### EXTRACTED INFORMATION
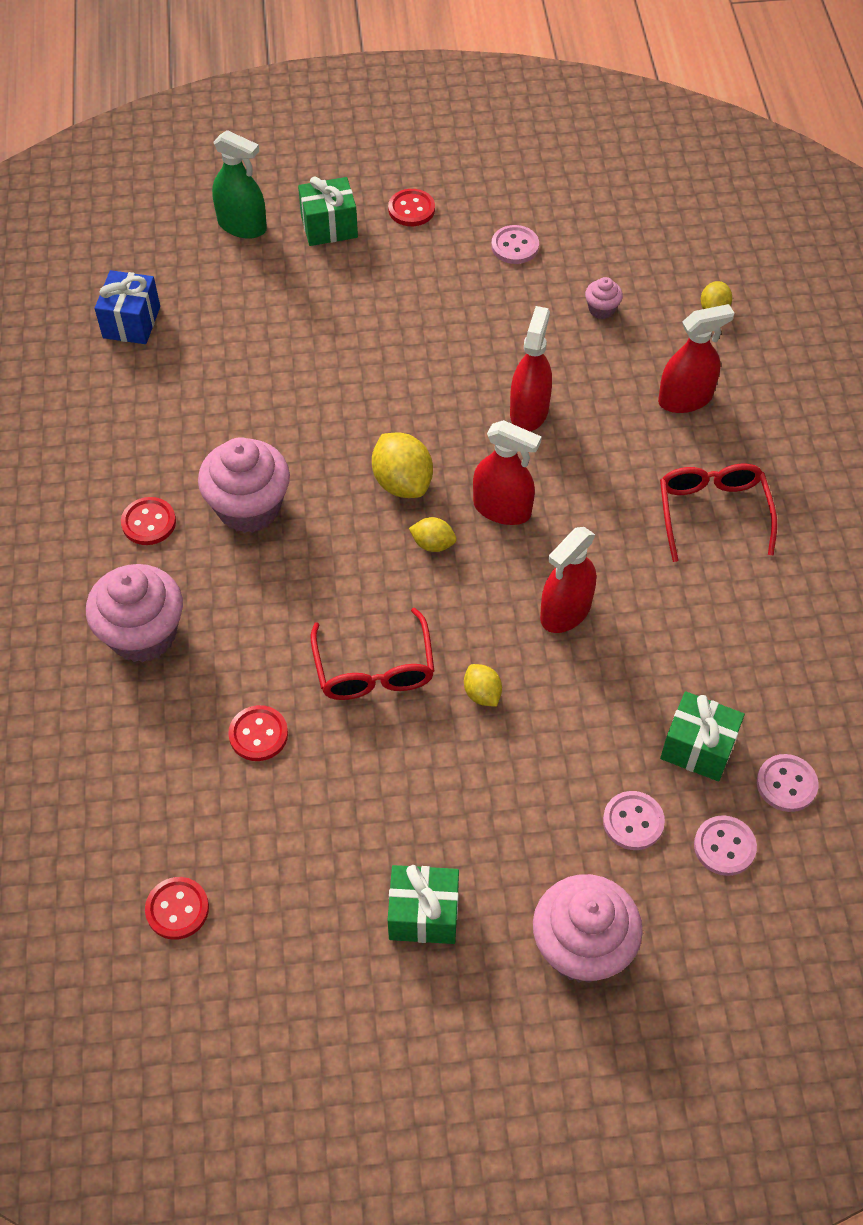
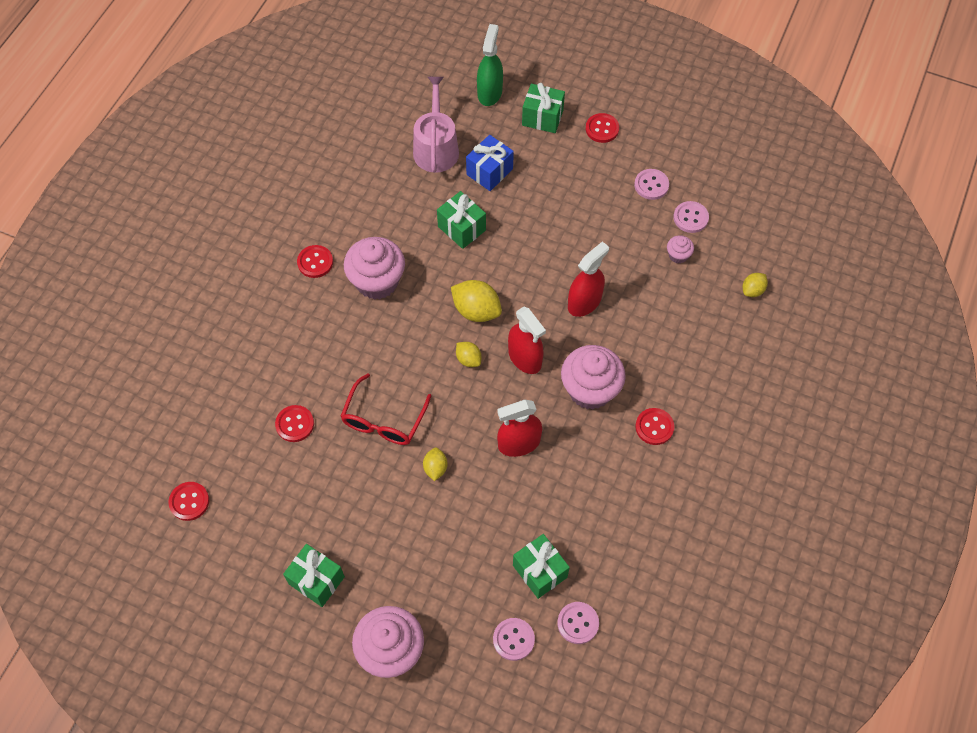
camera: 30 degrees right, 5 degrees up
(131, 322) = (384, 128): blue gift -> blue gift (489, 172)
(143, 634) = (270, 330): pink cupcake -> pink cupcake (590, 390)
(217, 317) = (436, 148): none -> pink watering can
(242, 226) = (489, 92): green spray bottle -> green spray bottle turned 135 degrees counterclockwise
(316, 395) = (462, 228): none -> green gift
(402, 482) = (476, 310): yellow lemon -> yellow lemon turned 60 degrees counterclockwise
(633, 821) = (470, 594): pink button -> pink button (690, 218)
(685, 399) = (690, 343): red spray bottle -> none
(712, 512) = (654, 427): red glasses -> red button

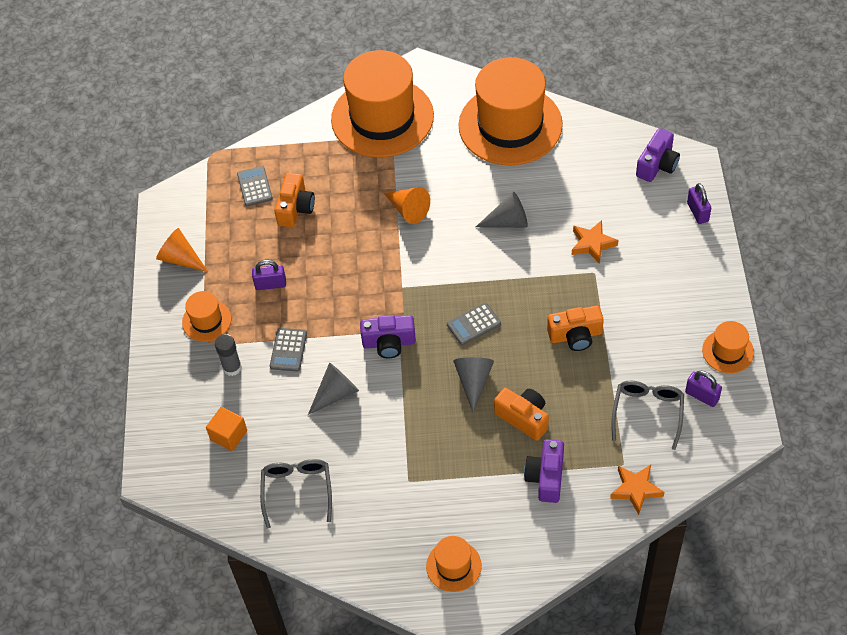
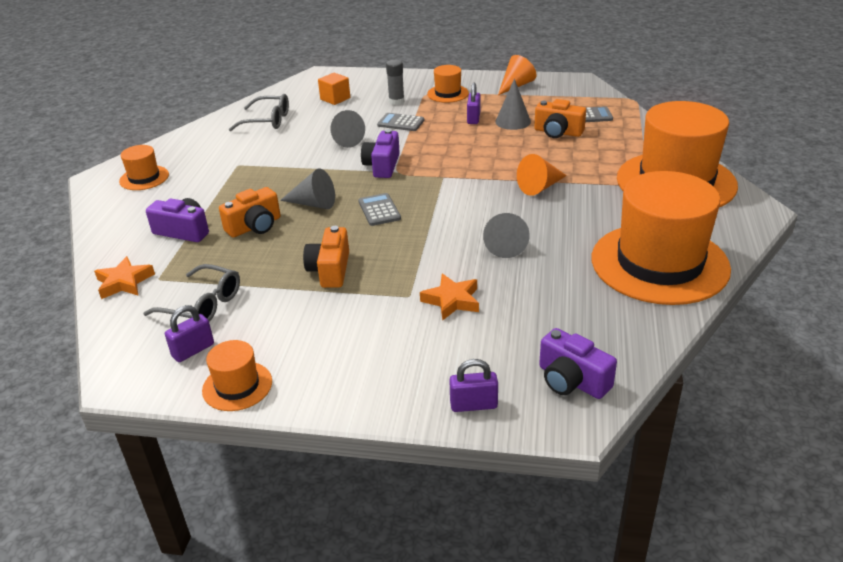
camera: 100 degrees right, 20 degrees down
(274, 248) = (513, 121): none -> grey cone

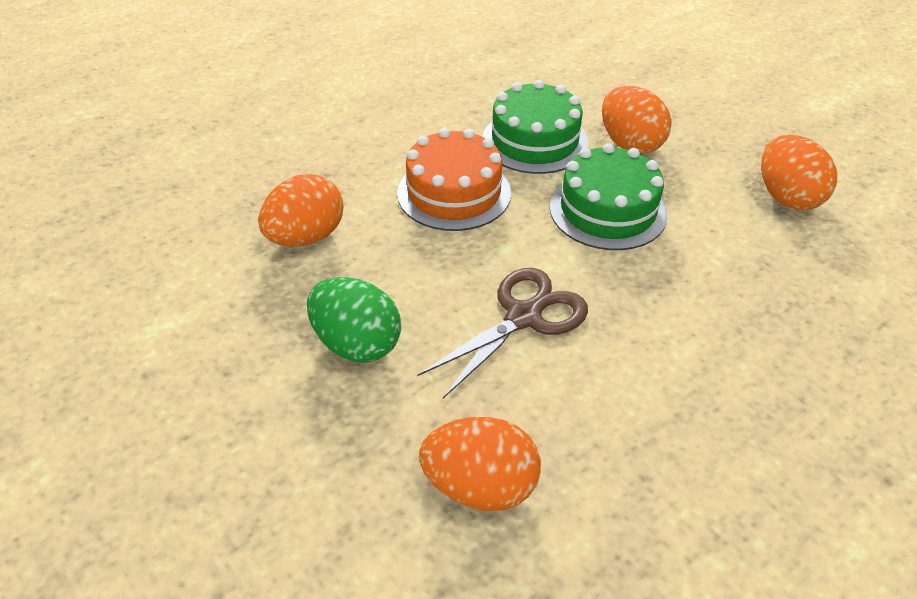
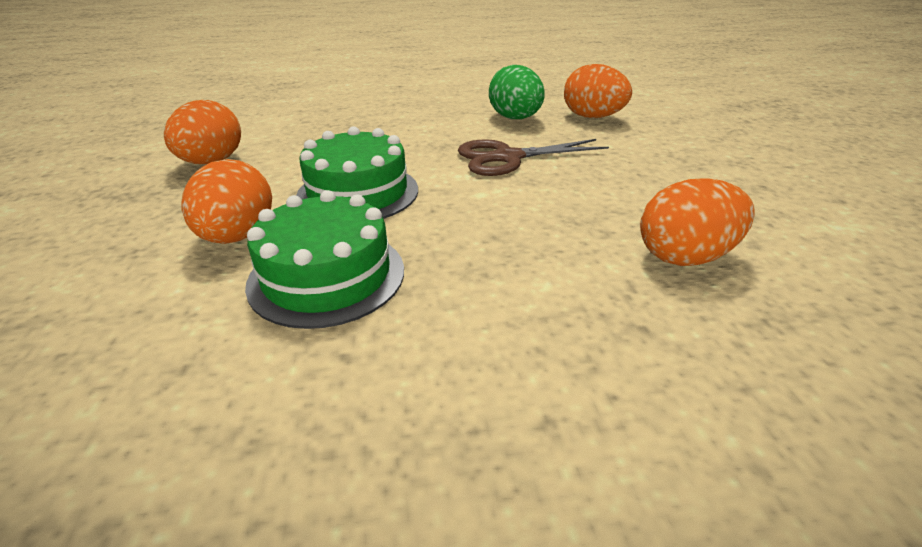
camera: 150 degrees left, 10 degrees down
(357, 344) = (647, 175): green egg -> green egg (515, 118)
(454, 193) = (485, 249): orange cake -> none

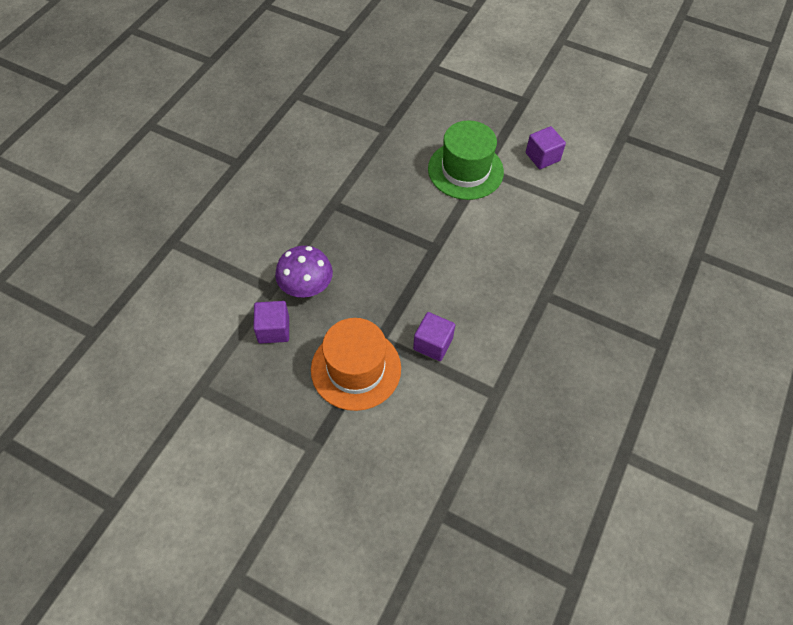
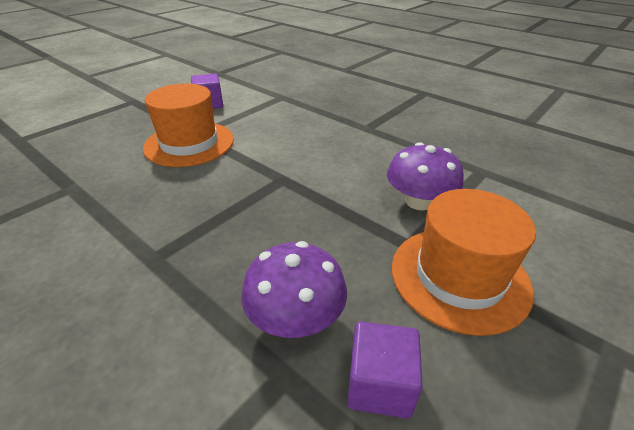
camera: 75 degrees left, 20 degrees down
(433, 344) = (419, 201): purple cube -> purple mushroom
(465, 170) = (189, 143): green hat -> orange hat

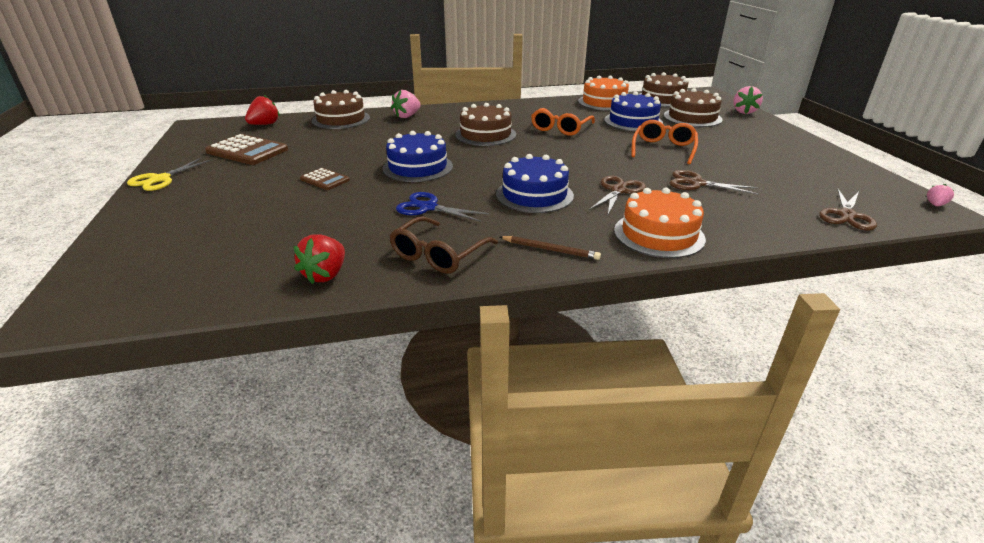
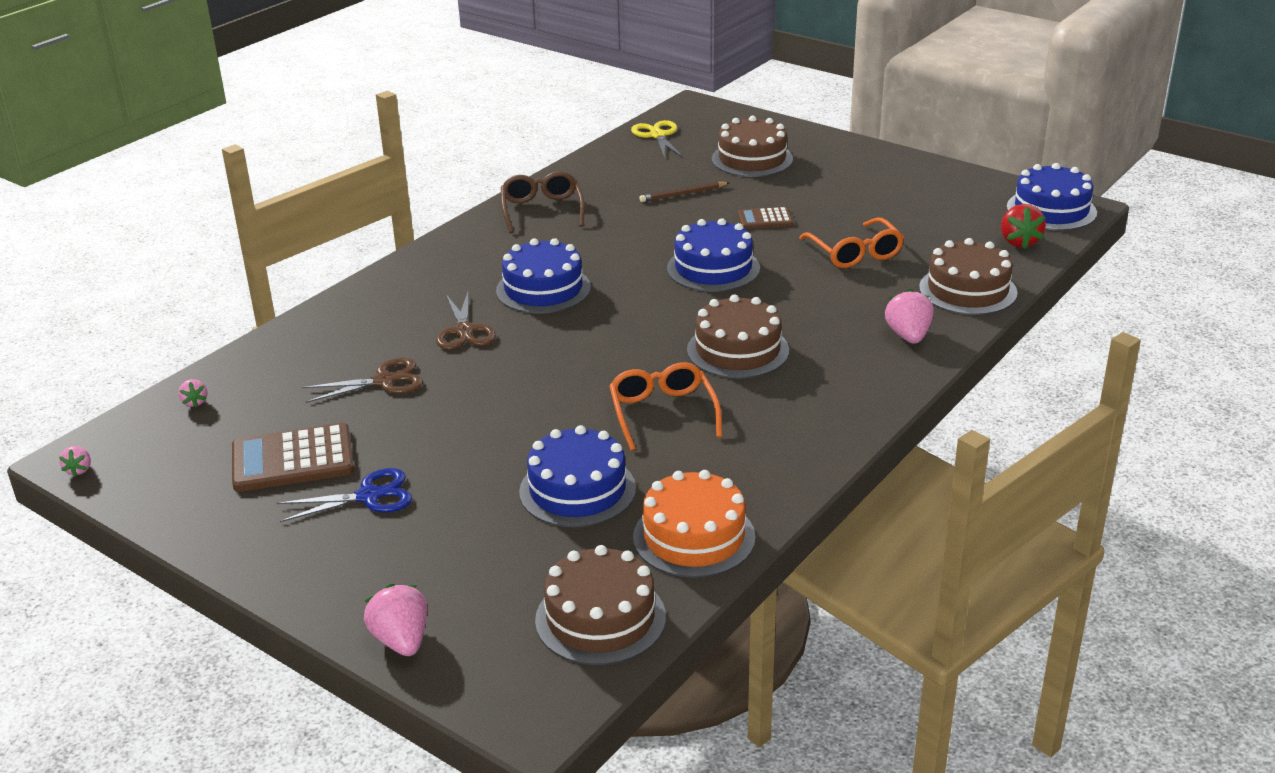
camera: 140 degrees right, 0 degrees up
(160, 179) = (896, 161): yellow scissors -> yellow scissors (657, 135)
(207, 129) = (1051, 210): none -> blue cake
(247, 151) = (922, 209): brown calculator -> brown calculator (293, 459)
(325, 275) = (594, 171): red strawberry -> none
(428, 207) = (618, 236): blue scissors -> blue scissors (369, 496)
(550, 250) = (462, 247): brown pencil -> brown pencil (683, 194)
(658, 234) = (382, 297): orange cake -> none
(663, 149) = (471, 433): orange glasses -> orange glasses (855, 253)
(692, 117) = (488, 558): brown cake -> brown cake (752, 159)
(846, 215) = (195, 402): brown scissors -> pink strawberry

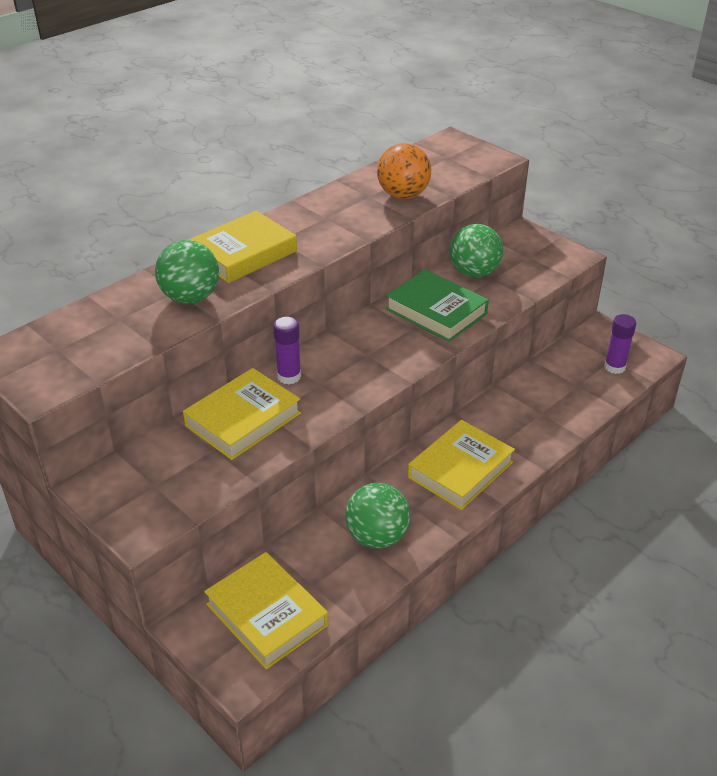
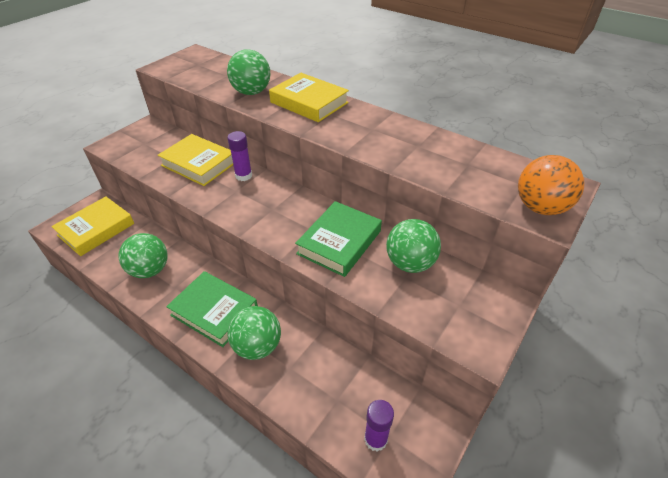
camera: 80 degrees right, 5 degrees up
(403, 195) = (430, 163): orange ball -> orange ball (540, 207)
(460, 469) = (214, 311): yellow book -> green book
(513, 435) = (257, 346): none -> green ball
######
BRIEF
If a line of the records above holds the word "bottle", show it.

EXERCISE RESPONSE
(242, 226) = (489, 92): green spray bottle -> green spray bottle turned 135 degrees counterclockwise
(685, 399) = (690, 343): red spray bottle -> none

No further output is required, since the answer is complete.